=== DATA SUPPLIED ===
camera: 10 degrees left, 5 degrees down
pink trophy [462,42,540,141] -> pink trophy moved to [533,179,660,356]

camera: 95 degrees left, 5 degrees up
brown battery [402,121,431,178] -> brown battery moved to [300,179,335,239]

* * *

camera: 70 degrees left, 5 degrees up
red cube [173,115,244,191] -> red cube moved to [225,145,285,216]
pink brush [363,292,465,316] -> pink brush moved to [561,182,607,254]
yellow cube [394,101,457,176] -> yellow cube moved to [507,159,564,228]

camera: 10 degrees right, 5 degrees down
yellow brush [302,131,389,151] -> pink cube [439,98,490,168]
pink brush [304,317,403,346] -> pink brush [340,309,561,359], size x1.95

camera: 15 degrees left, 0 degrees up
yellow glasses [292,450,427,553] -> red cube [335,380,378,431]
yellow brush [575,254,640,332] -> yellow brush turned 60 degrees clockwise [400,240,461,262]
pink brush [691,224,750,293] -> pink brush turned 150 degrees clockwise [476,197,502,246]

...

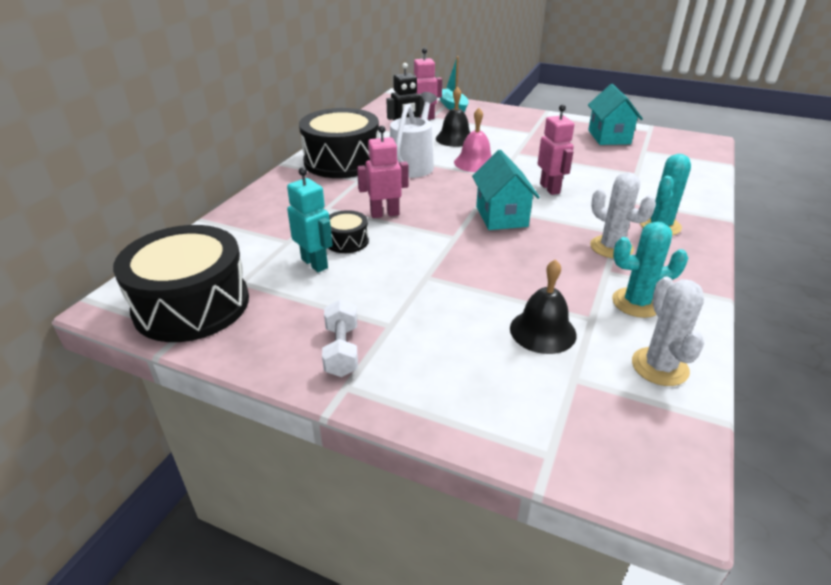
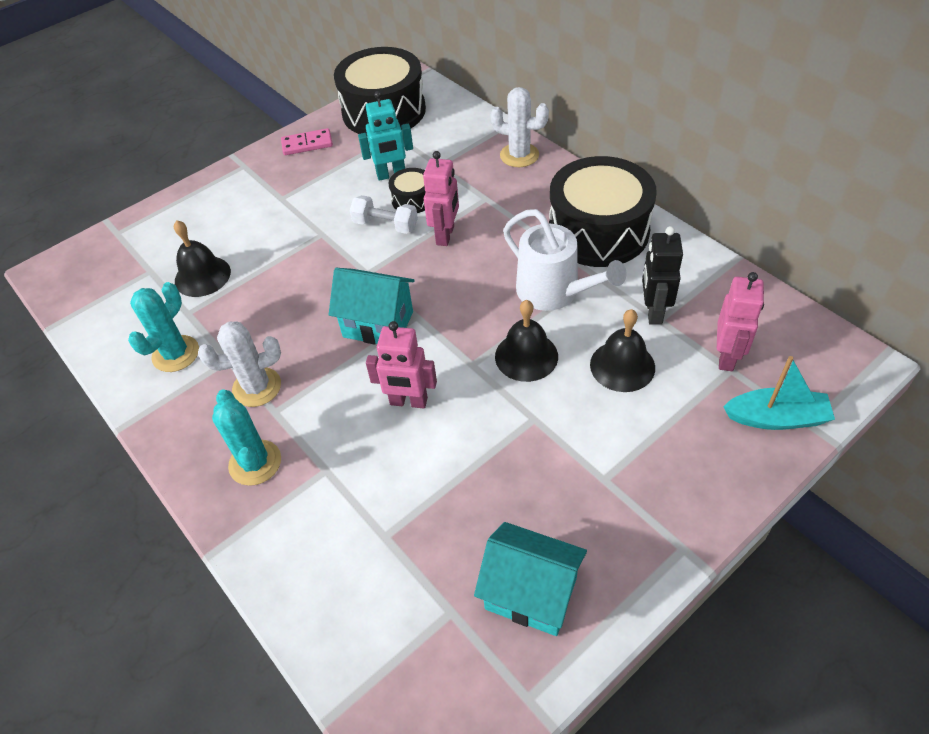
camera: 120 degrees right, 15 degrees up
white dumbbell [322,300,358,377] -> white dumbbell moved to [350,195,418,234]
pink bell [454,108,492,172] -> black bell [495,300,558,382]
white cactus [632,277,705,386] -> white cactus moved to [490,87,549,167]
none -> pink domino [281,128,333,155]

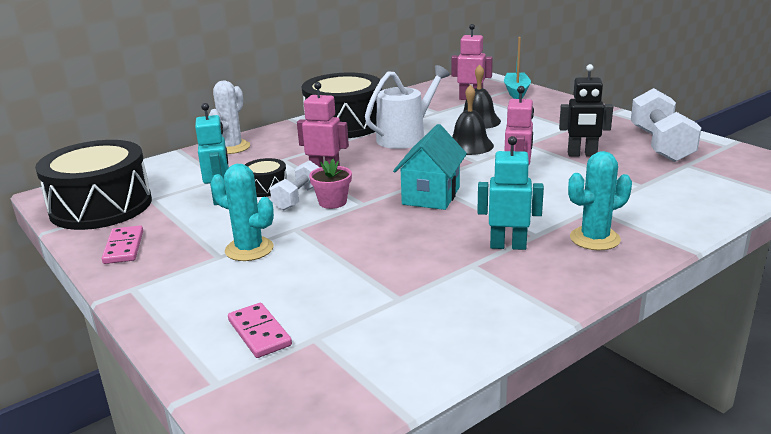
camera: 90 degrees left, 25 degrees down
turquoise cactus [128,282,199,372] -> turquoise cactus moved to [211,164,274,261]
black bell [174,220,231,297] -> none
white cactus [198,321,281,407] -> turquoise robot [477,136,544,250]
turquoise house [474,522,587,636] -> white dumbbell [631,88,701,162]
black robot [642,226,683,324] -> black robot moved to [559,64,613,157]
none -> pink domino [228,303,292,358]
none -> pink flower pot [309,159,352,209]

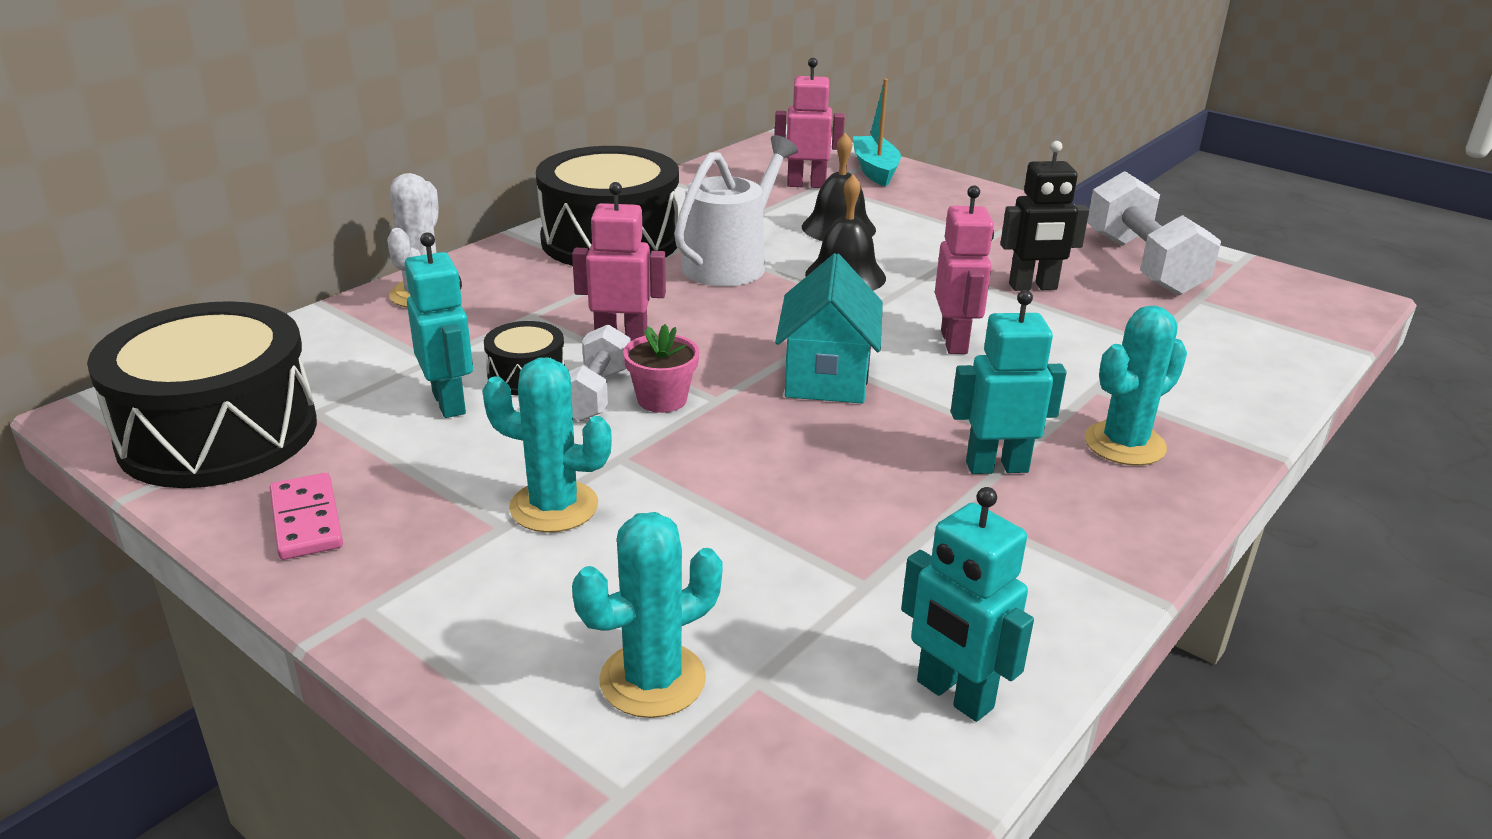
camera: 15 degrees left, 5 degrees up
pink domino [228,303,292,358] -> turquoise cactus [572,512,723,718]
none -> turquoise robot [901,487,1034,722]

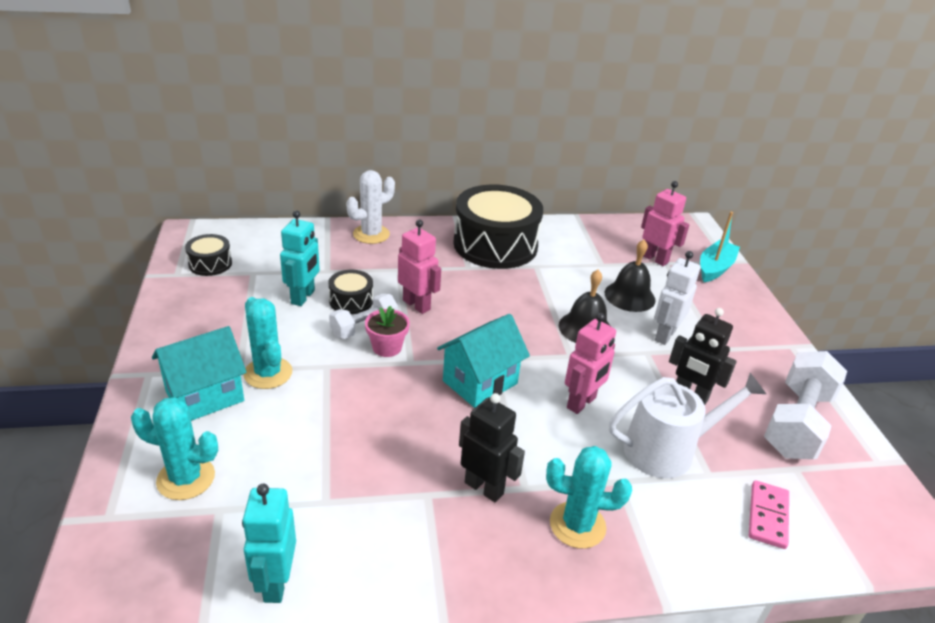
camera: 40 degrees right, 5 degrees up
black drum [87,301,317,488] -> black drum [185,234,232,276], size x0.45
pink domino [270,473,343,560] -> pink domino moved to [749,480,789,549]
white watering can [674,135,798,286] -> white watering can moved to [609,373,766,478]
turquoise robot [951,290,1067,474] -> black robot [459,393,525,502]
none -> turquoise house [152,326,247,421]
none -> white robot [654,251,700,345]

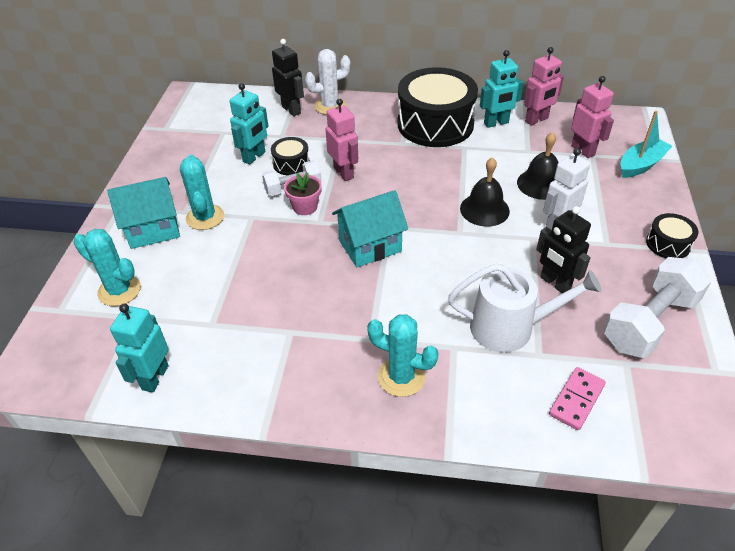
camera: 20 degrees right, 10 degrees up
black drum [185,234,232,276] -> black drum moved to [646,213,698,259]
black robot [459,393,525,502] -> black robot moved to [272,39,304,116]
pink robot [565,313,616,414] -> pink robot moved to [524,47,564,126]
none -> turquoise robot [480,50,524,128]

=== YOUR TASK ===
Go through the entries above and count the lines containing the string "house". Give only that number.

=== THE ANSWER ===
2